__Problem to work on__:
With the pictures excluded, repeat every entry exactly.

__Study material__:
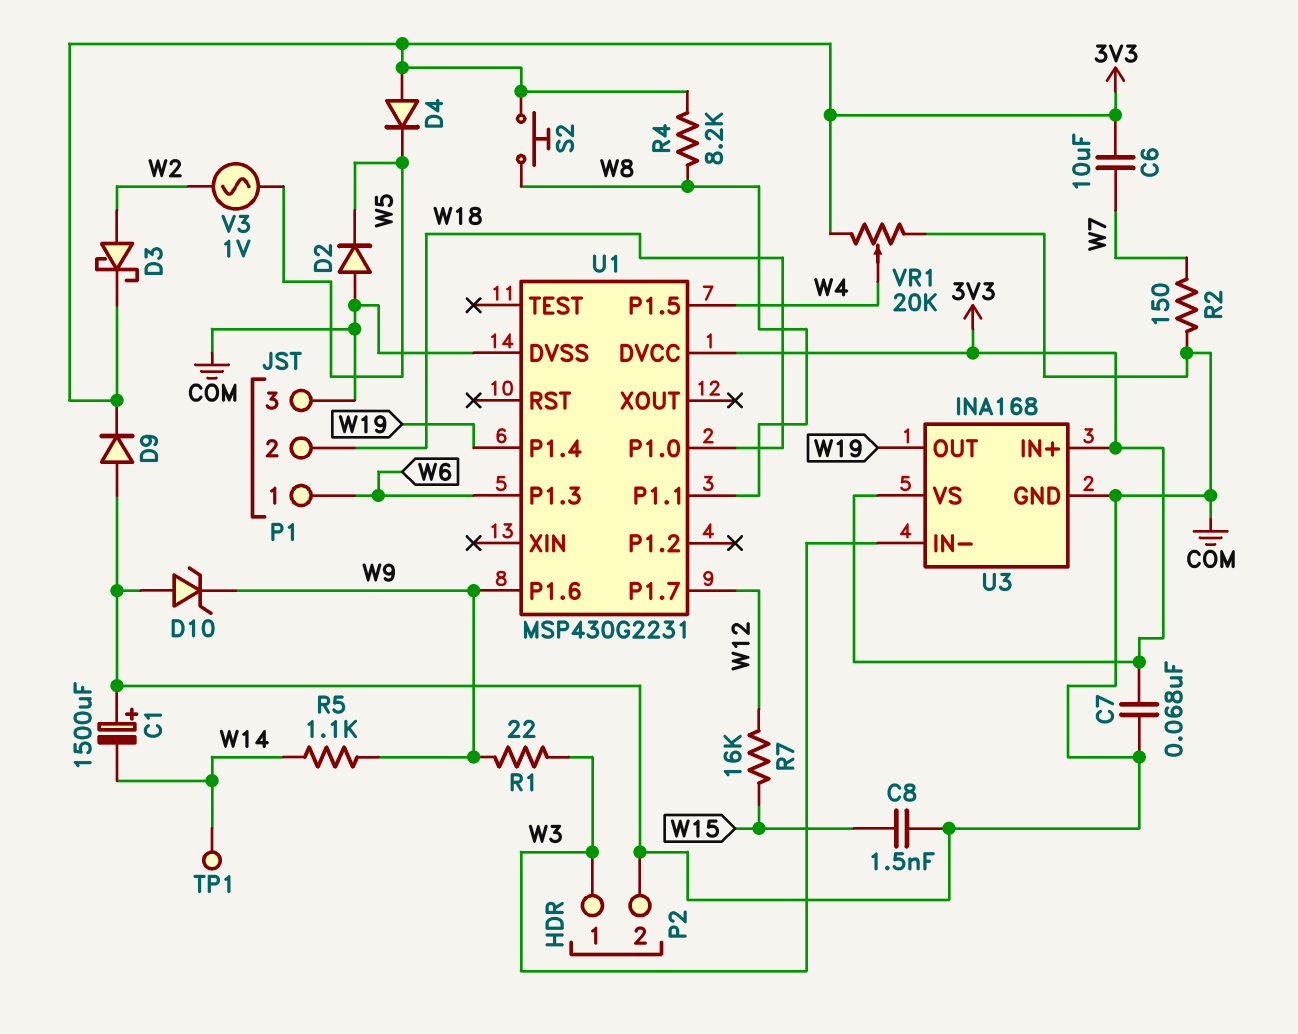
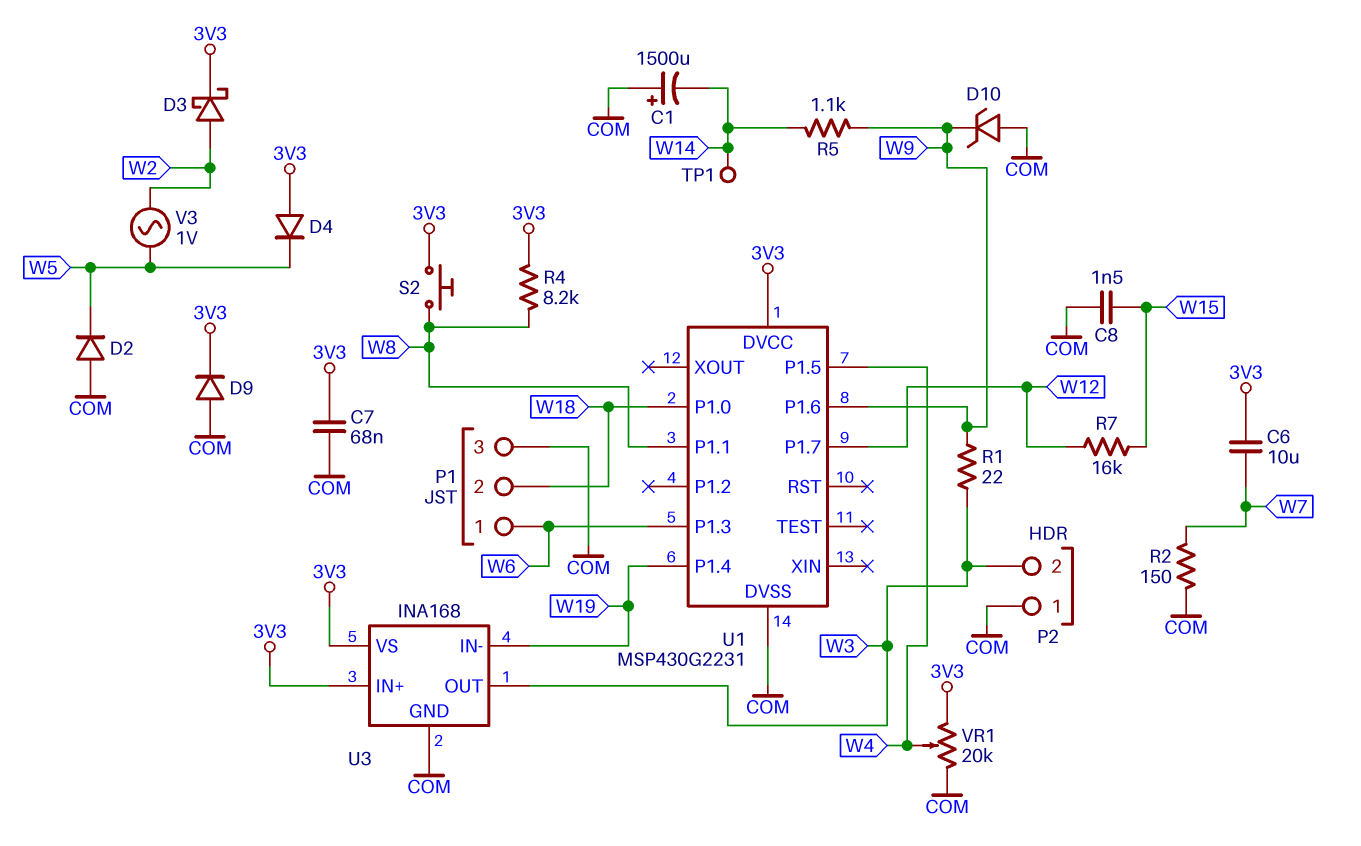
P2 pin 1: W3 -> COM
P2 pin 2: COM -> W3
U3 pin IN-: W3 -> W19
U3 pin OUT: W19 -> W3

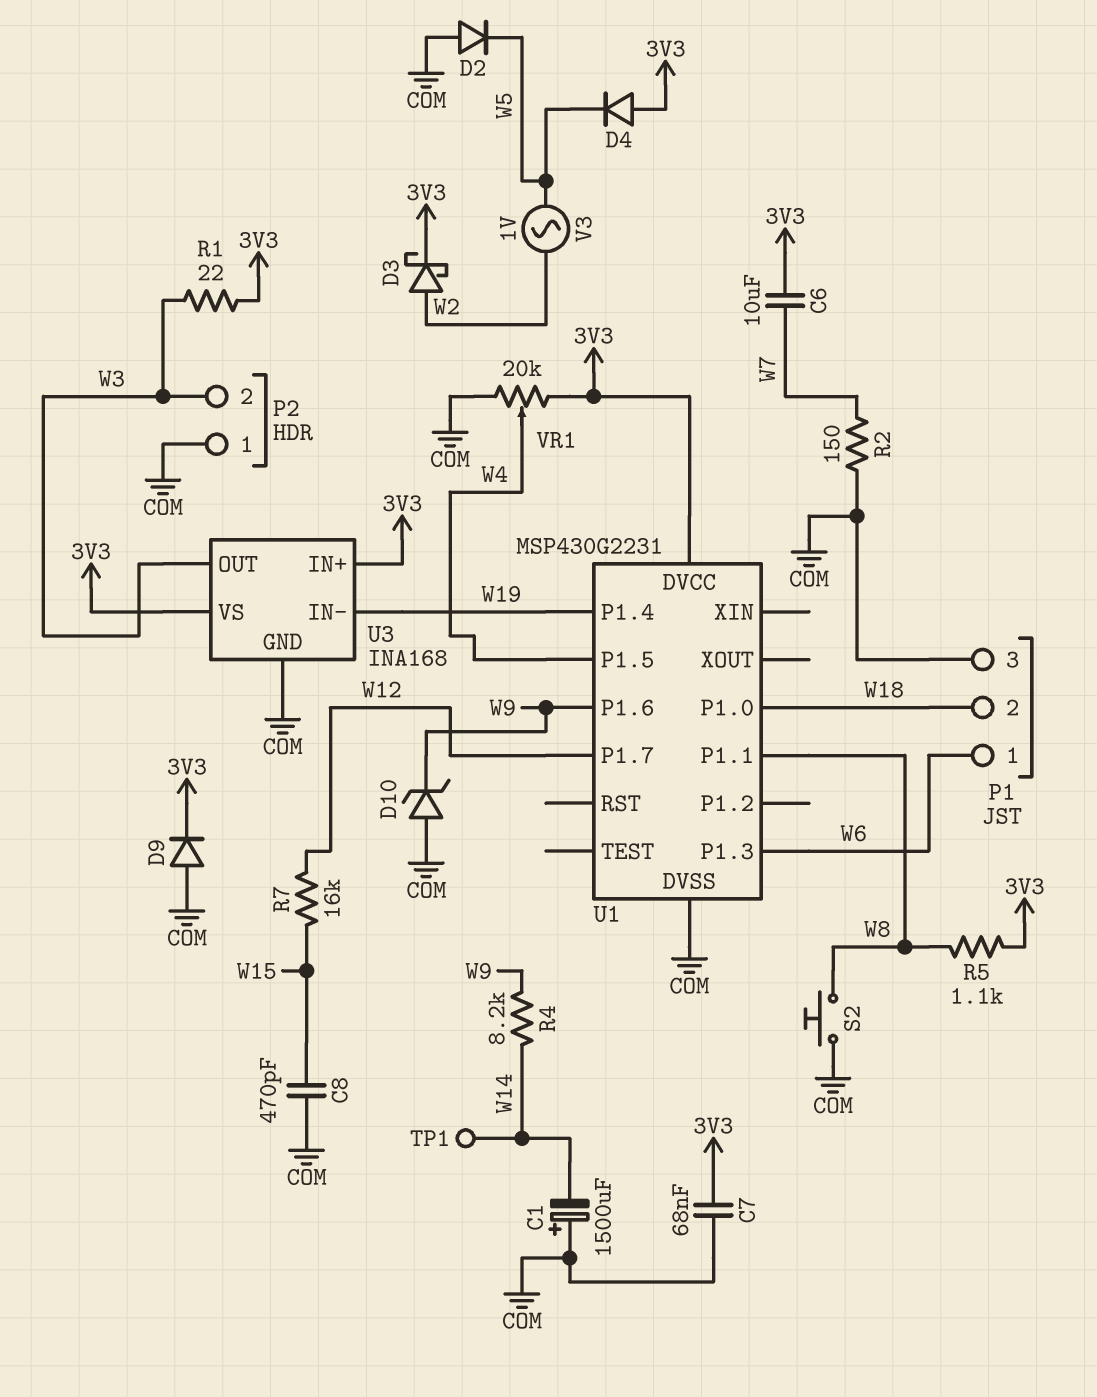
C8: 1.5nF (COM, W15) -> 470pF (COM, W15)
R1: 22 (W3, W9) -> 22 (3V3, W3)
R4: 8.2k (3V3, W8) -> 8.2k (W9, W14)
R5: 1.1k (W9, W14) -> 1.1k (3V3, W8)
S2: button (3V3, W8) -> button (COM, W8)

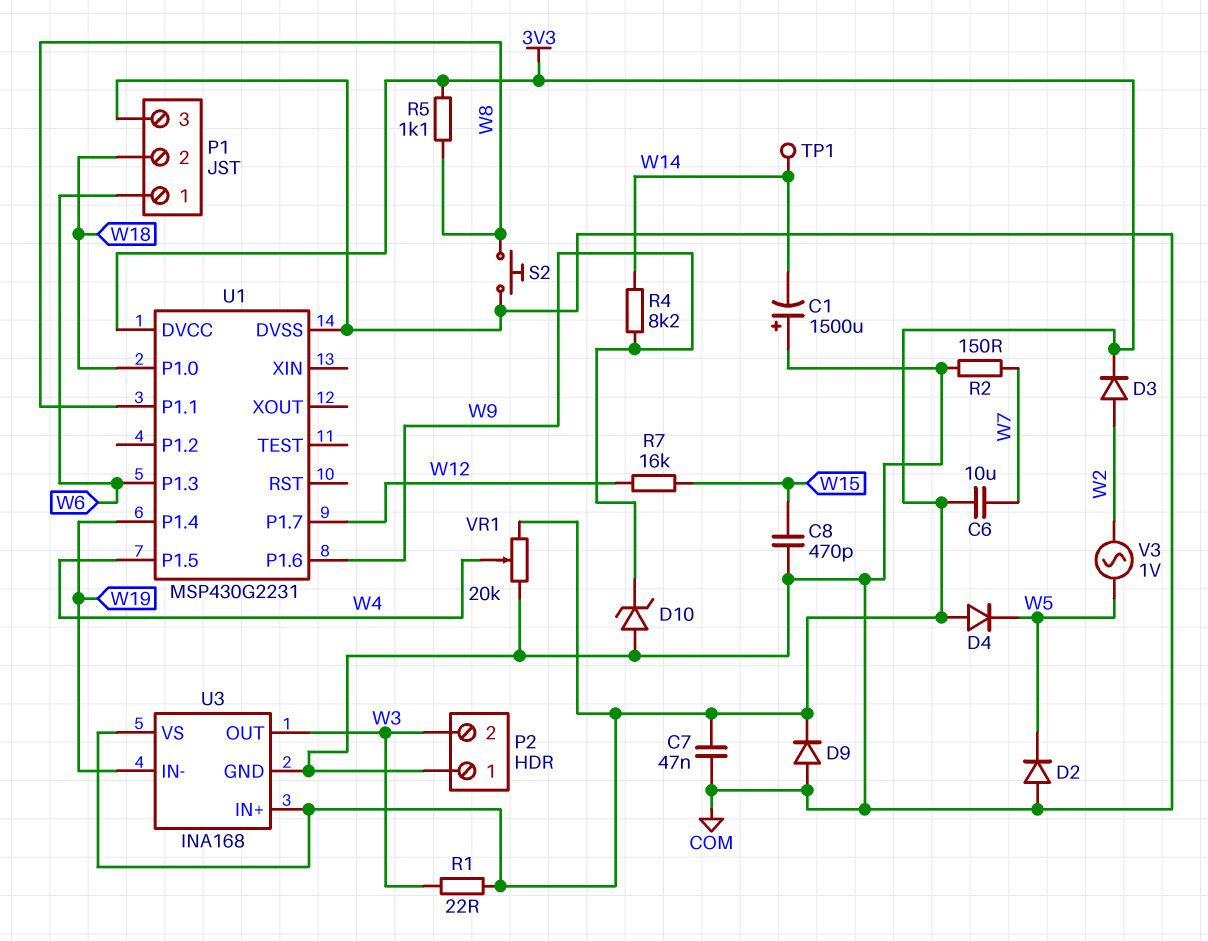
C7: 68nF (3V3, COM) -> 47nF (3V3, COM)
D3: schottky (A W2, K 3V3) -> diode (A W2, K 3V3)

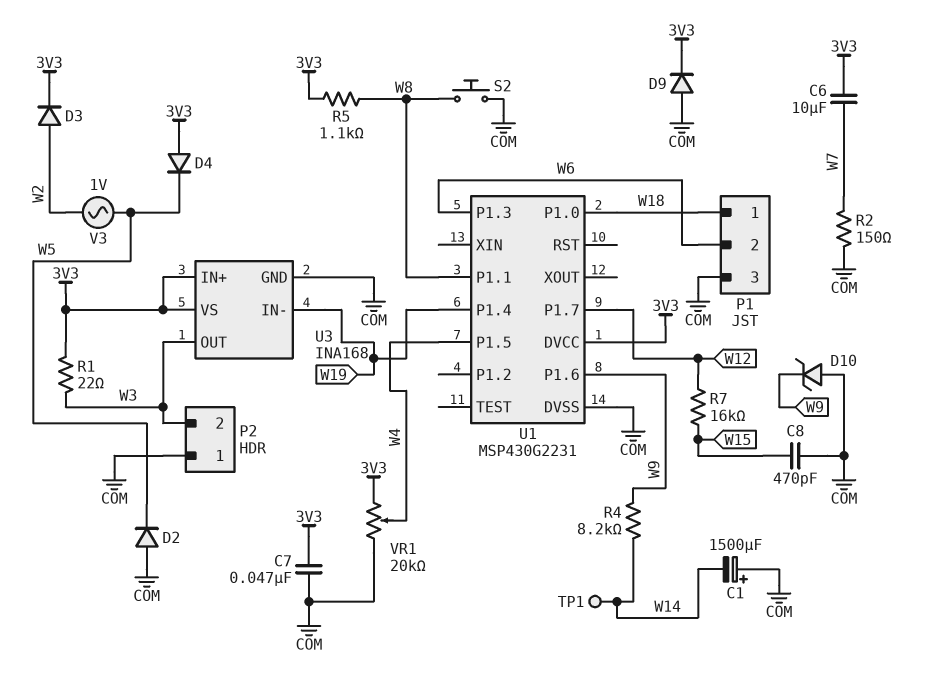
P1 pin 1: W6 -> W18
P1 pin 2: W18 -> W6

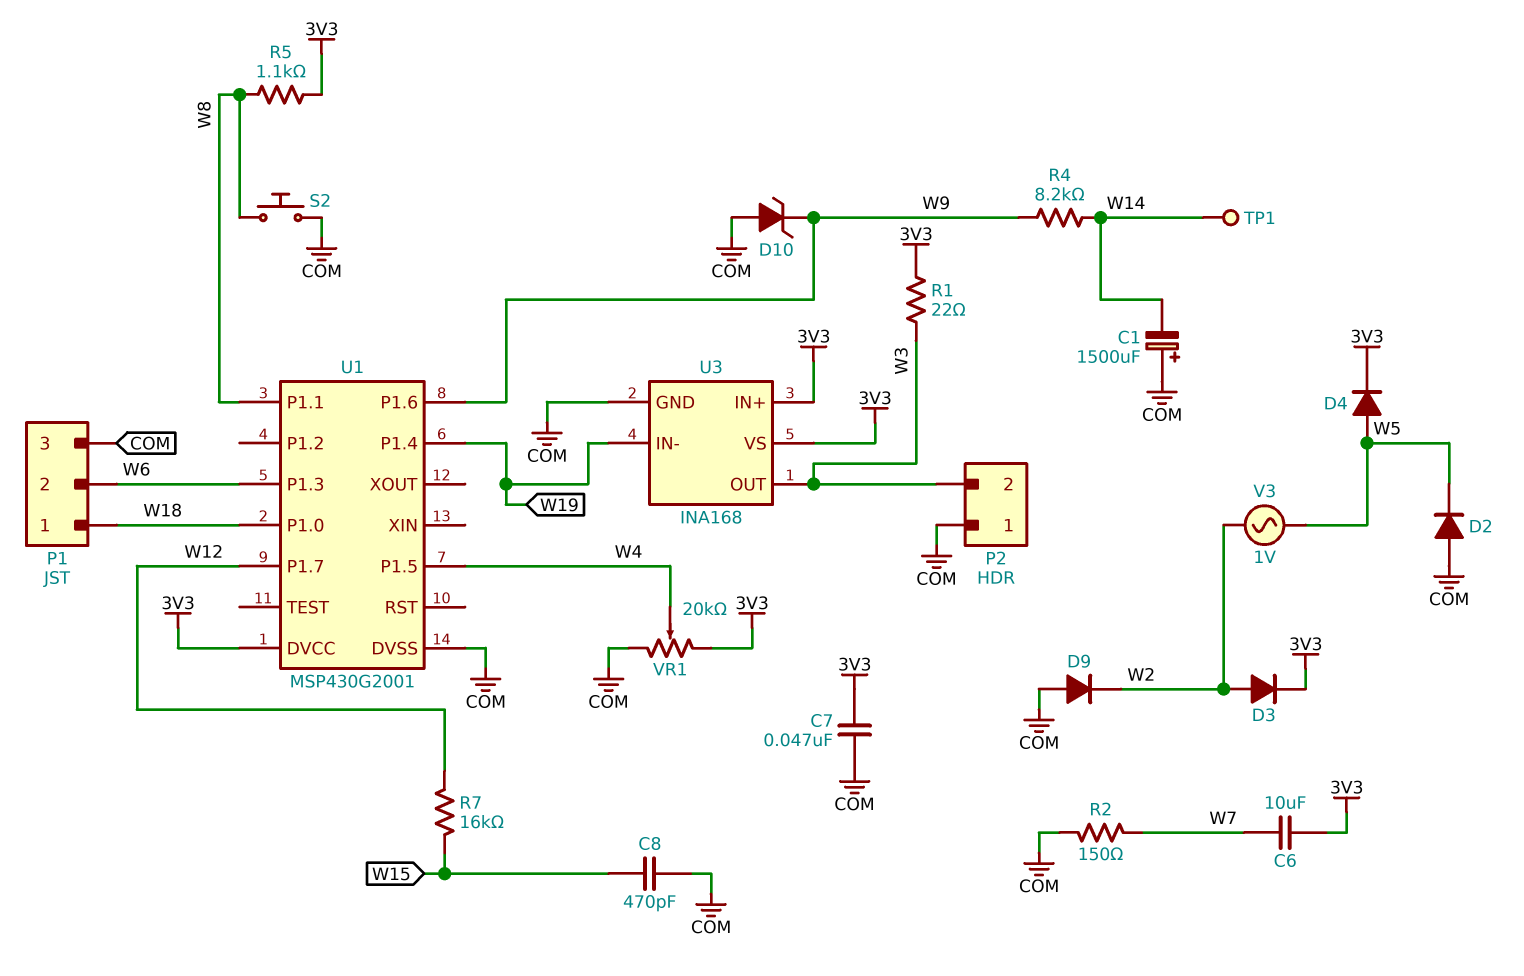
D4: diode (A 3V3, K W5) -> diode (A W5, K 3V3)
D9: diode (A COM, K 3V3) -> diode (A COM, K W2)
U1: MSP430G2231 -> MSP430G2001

__Finished task__:
P2 pin 1: W3 -> COM
P2 pin 2: COM -> W3
U3 pin IN-: W3 -> W19
U3 pin OUT: W19 -> W3

C8: 1.5nF (COM, W15) -> 470pF (COM, W15)
R1: 22 (W3, W9) -> 22 (3V3, W3)
R4: 8.2k (3V3, W8) -> 8.2k (W9, W14)
R5: 1.1k (W9, W14) -> 1.1k (3V3, W8)
S2: button (3V3, W8) -> button (COM, W8)

C7: 68nF (3V3, COM) -> 47nF (3V3, COM)
D3: schottky (A W2, K 3V3) -> diode (A W2, K 3V3)

P1 pin 1: W6 -> W18
P1 pin 2: W18 -> W6

D4: diode (A 3V3, K W5) -> diode (A W5, K 3V3)
D9: diode (A COM, K 3V3) -> diode (A COM, K W2)
U1: MSP430G2231 -> MSP430G2001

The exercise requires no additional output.